WORK INSTRUCTIONS: The lines below that include the word "yellow" are to be reported.

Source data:
--- START ---

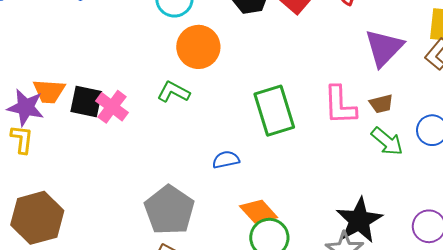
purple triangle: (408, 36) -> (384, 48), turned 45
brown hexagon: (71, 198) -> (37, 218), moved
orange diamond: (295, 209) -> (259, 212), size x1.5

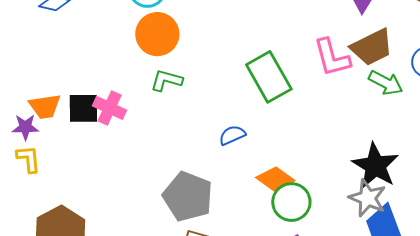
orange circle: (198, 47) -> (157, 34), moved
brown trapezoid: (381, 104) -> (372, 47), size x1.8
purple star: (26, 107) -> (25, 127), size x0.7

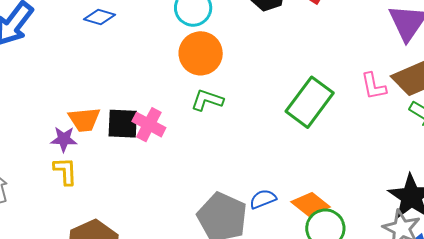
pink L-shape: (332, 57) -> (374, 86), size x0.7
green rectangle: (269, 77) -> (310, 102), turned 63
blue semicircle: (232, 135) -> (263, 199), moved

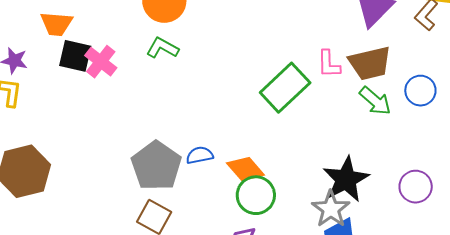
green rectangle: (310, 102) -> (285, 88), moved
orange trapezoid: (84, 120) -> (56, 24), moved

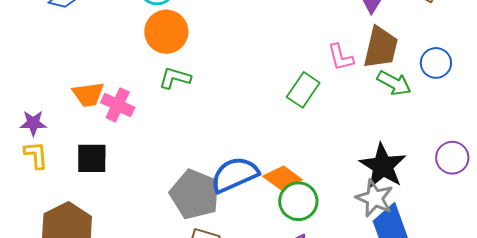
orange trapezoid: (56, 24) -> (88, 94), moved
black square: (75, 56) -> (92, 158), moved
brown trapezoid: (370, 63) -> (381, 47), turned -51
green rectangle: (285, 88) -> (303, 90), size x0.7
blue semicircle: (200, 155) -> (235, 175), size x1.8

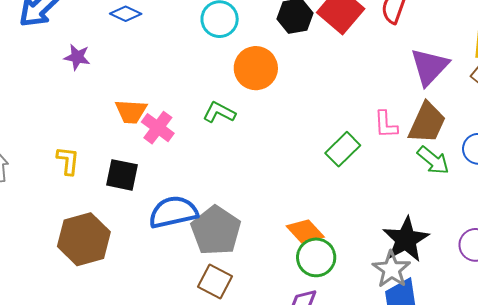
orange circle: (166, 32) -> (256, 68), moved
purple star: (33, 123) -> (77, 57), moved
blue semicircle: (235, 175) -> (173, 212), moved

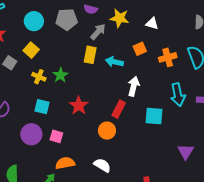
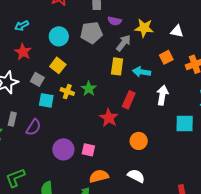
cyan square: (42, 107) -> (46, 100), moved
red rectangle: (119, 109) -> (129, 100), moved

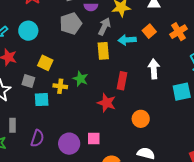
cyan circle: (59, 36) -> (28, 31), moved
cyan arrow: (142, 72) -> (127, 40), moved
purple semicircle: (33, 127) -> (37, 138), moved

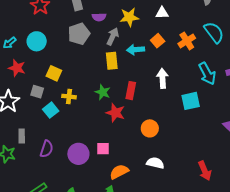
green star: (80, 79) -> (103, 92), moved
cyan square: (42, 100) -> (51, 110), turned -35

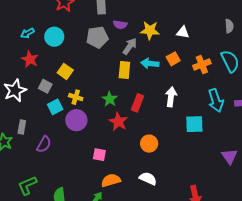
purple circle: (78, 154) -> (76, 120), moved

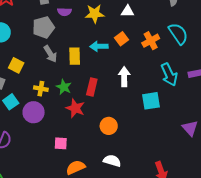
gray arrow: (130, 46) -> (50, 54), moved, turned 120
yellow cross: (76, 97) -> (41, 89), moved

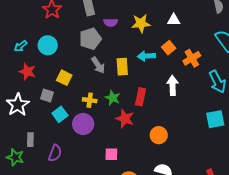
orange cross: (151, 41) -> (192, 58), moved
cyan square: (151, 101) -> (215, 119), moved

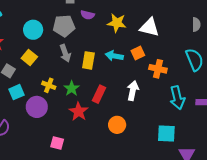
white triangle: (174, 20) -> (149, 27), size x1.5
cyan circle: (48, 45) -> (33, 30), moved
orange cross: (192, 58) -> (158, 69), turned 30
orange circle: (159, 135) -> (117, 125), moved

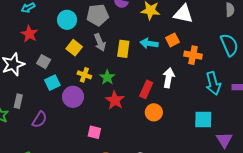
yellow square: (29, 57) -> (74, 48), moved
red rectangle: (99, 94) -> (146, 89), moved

--- END ---

COMPLETED TASK:
yellow cross: (76, 97) -> (41, 89), moved
yellow square: (29, 57) -> (74, 48), moved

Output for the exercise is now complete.